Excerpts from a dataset
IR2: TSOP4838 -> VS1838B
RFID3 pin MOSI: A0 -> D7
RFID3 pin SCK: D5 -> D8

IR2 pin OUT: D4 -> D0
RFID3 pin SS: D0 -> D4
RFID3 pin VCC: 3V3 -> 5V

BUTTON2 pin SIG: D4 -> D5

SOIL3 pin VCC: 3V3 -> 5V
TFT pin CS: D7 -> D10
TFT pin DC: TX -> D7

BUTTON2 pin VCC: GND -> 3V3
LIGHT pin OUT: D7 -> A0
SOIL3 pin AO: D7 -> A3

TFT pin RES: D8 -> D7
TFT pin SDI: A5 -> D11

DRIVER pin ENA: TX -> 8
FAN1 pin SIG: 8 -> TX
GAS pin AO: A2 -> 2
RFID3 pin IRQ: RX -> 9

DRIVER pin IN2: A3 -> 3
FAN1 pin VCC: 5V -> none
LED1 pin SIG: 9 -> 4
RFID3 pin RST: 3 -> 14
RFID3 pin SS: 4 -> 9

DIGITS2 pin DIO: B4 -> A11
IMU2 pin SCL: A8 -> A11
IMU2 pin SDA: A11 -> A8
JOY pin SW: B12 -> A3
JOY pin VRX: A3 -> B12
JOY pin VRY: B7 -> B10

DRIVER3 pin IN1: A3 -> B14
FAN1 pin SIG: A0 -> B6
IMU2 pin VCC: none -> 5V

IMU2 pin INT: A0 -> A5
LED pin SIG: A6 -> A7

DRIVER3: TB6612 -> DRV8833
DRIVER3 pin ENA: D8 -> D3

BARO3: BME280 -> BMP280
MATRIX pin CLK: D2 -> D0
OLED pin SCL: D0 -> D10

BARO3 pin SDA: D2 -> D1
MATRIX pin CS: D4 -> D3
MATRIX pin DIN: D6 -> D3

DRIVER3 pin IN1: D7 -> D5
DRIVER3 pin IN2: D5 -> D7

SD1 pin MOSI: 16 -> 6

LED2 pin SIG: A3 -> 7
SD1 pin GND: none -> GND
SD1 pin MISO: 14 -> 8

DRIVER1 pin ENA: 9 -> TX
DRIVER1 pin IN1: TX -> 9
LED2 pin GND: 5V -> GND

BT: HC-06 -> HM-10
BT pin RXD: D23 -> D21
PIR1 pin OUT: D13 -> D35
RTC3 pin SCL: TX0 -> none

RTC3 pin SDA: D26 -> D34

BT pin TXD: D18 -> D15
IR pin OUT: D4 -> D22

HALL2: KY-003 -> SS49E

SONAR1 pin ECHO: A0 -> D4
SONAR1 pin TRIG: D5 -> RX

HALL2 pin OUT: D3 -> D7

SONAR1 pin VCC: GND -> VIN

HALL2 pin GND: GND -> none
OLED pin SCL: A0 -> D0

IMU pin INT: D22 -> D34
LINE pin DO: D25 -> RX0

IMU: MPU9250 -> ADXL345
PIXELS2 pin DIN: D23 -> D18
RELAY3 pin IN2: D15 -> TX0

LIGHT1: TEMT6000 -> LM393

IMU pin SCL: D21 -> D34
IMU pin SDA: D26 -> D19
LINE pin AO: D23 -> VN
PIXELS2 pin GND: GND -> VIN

TASK TO COMPLETE
All the data above is to be given again, exactly.

THE ANSWER
IR2: TSOP4838 -> VS1838B
RFID3 pin MOSI: A0 -> D7
RFID3 pin SCK: D5 -> D8

IR2 pin OUT: D4 -> D0
RFID3 pin SS: D0 -> D4
RFID3 pin VCC: 3V3 -> 5V

BUTTON2 pin SIG: D4 -> D5

SOIL3 pin VCC: 3V3 -> 5V
TFT pin CS: D7 -> D10
TFT pin DC: TX -> D7

BUTTON2 pin VCC: GND -> 3V3
LIGHT pin OUT: D7 -> A0
SOIL3 pin AO: D7 -> A3

TFT pin RES: D8 -> D7
TFT pin SDI: A5 -> D11

DRIVER pin ENA: TX -> 8
FAN1 pin SIG: 8 -> TX
GAS pin AO: A2 -> 2
RFID3 pin IRQ: RX -> 9

DRIVER pin IN2: A3 -> 3
FAN1 pin VCC: 5V -> none
LED1 pin SIG: 9 -> 4
RFID3 pin RST: 3 -> 14
RFID3 pin SS: 4 -> 9

DIGITS2 pin DIO: B4 -> A11
IMU2 pin SCL: A8 -> A11
IMU2 pin SDA: A11 -> A8
JOY pin SW: B12 -> A3
JOY pin VRX: A3 -> B12
JOY pin VRY: B7 -> B10

DRIVER3 pin IN1: A3 -> B14
FAN1 pin SIG: A0 -> B6
IMU2 pin VCC: none -> 5V

IMU2 pin INT: A0 -> A5
LED pin SIG: A6 -> A7

DRIVER3: TB6612 -> DRV8833
DRIVER3 pin ENA: D8 -> D3

BARO3: BME280 -> BMP280
MATRIX pin CLK: D2 -> D0
OLED pin SCL: D0 -> D10

BARO3 pin SDA: D2 -> D1
MATRIX pin CS: D4 -> D3
MATRIX pin DIN: D6 -> D3

DRIVER3 pin IN1: D7 -> D5
DRIVER3 pin IN2: D5 -> D7

SD1 pin MOSI: 16 -> 6

LED2 pin SIG: A3 -> 7
SD1 pin GND: none -> GND
SD1 pin MISO: 14 -> 8

DRIVER1 pin ENA: 9 -> TX
DRIVER1 pin IN1: TX -> 9
LED2 pin GND: 5V -> GND

BT: HC-06 -> HM-10
BT pin RXD: D23 -> D21
PIR1 pin OUT: D13 -> D35
RTC3 pin SCL: TX0 -> none

RTC3 pin SDA: D26 -> D34

BT pin TXD: D18 -> D15
IR pin OUT: D4 -> D22

HALL2: KY-003 -> SS49E

SONAR1 pin ECHO: A0 -> D4
SONAR1 pin TRIG: D5 -> RX

HALL2 pin OUT: D3 -> D7

SONAR1 pin VCC: GND -> VIN

HALL2 pin GND: GND -> none
OLED pin SCL: A0 -> D0

IMU pin INT: D22 -> D34
LINE pin DO: D25 -> RX0

IMU: MPU9250 -> ADXL345
PIXELS2 pin DIN: D23 -> D18
RELAY3 pin IN2: D15 -> TX0

LIGHT1: TEMT6000 -> LM393

IMU pin SCL: D21 -> D34
IMU pin SDA: D26 -> D19
LINE pin AO: D23 -> VN
PIXELS2 pin GND: GND -> VIN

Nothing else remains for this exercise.